(Version comparison data)
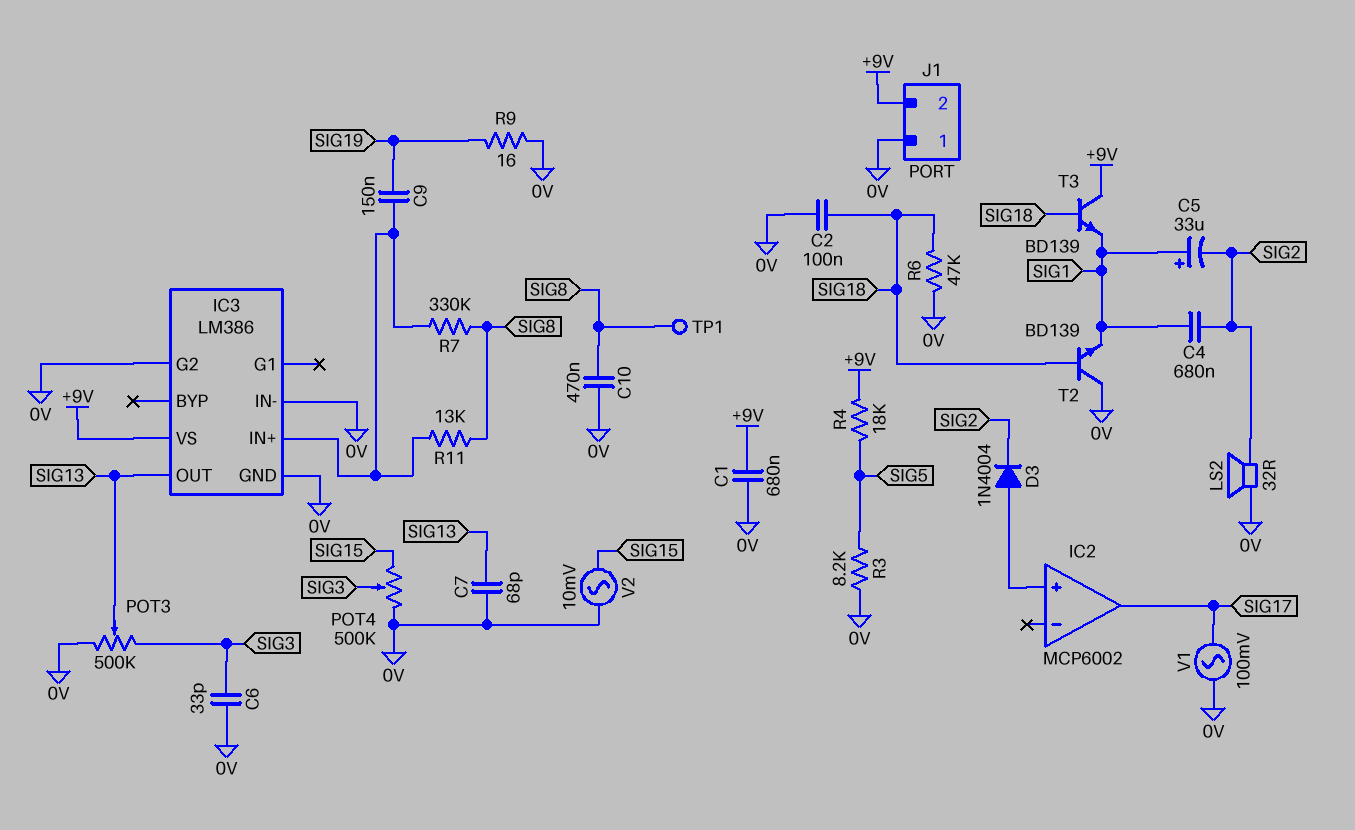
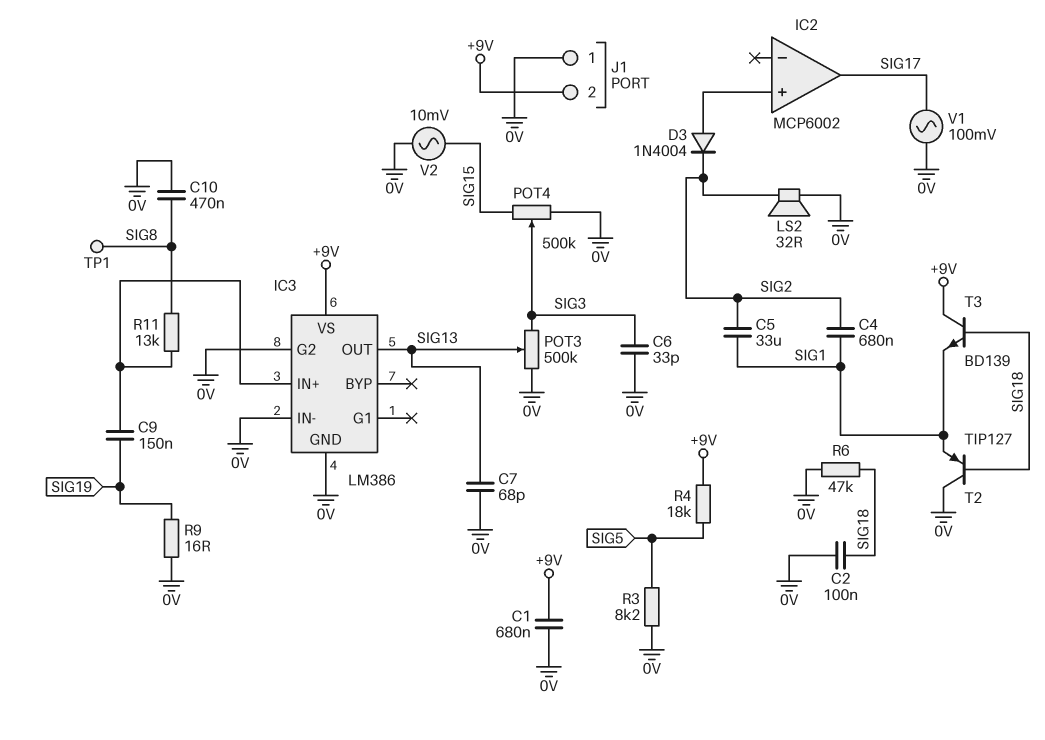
C5: 33uF (plus SIG1, minus SIG2) -> 33uF (SIG1, SIG2)
R7: 330k (IC3/IN+, SIG8) -> none
T2: NPN BD139 (B SIG18, C 0V, E SIG1) -> PNP TIP127 (B SIG18, C 0V, E SIG1)

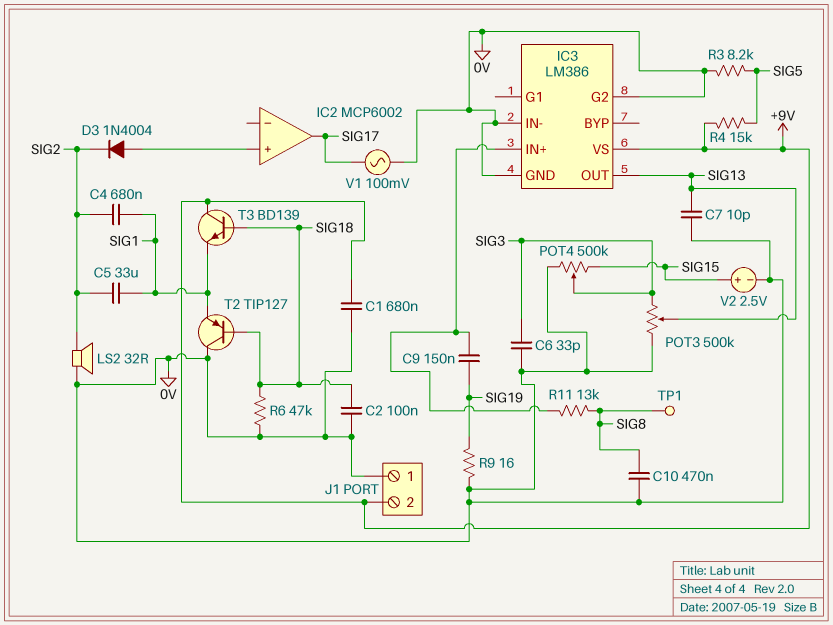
C7: 68pF (0V, SIG13) -> 10pF (0V, SIG13)
R4: 18k (+9V, SIG5) -> 15k (+9V, SIG5)
V2: AC 10mV (0V, SIG15) -> 2.5V (plus SIG15, minus 0V)

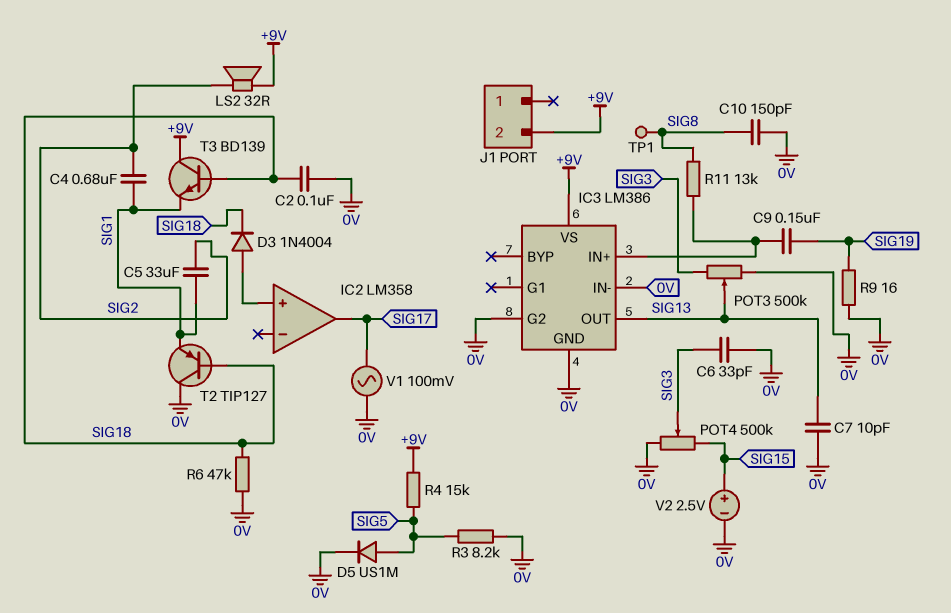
C1: 680nF (+9V, 0V) -> none
C10: 470nF (0V, SIG8) -> 150pF (0V, SIG8)
D3: diode 1N4004 (A IC2/in+, K SIG2) -> diode 1N4004 (A IC2/in+, K SIG18)
D5: none -> diode US1M (A SIG5, K 0V)
IC2: MCP6002 -> LM358
J1 pin 1: 0V -> none
LS2: speaker 32R (0V, SIG2) -> speaker 32R (+9V, SIG2)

• Exercise
Copy out the lines above from the line containing "T2: NPN BD139" through the line containing "C10: 470nF (0V, SIG8) -> 150pF (0V, SIG8)", exactly, and keep the pictures out.

• Response for this exercise
T2: NPN BD139 (B SIG18, C 0V, E SIG1) -> PNP TIP127 (B SIG18, C 0V, E SIG1)

C7: 68pF (0V, SIG13) -> 10pF (0V, SIG13)
R4: 18k (+9V, SIG5) -> 15k (+9V, SIG5)
V2: AC 10mV (0V, SIG15) -> 2.5V (plus SIG15, minus 0V)

C1: 680nF (+9V, 0V) -> none
C10: 470nF (0V, SIG8) -> 150pF (0V, SIG8)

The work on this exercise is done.